Reproduce the listing in full. Omit the pictures.

_SUPPLIED DATA_
···

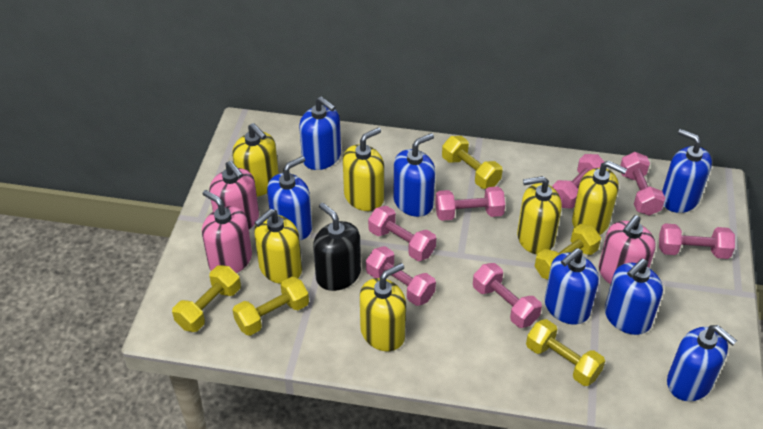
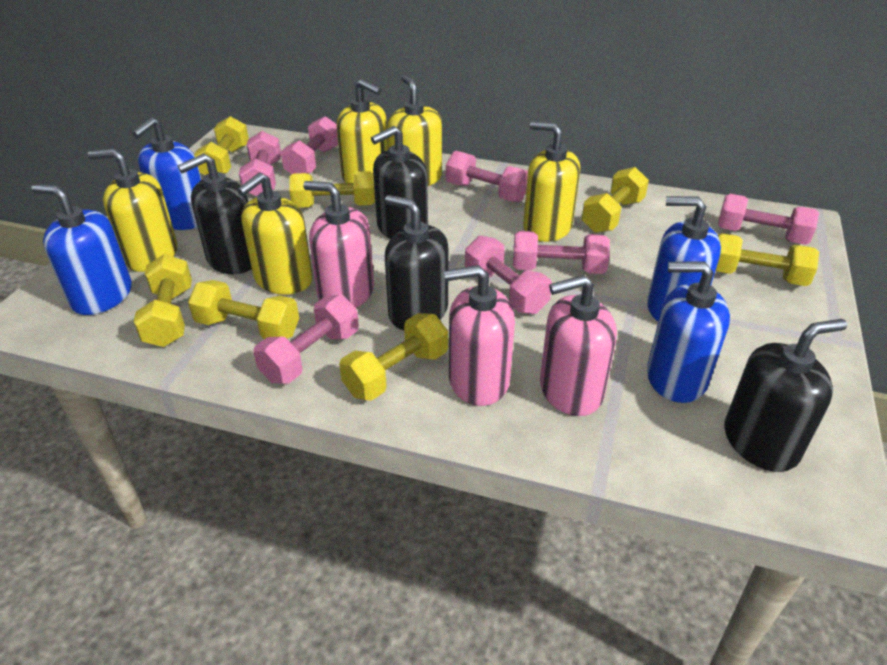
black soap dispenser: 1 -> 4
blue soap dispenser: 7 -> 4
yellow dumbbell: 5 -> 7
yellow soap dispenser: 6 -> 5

···

_WORKED SOLUTION_
black soap dispenser: 1 -> 4
blue soap dispenser: 7 -> 4
yellow dumbbell: 5 -> 7
yellow soap dispenser: 6 -> 5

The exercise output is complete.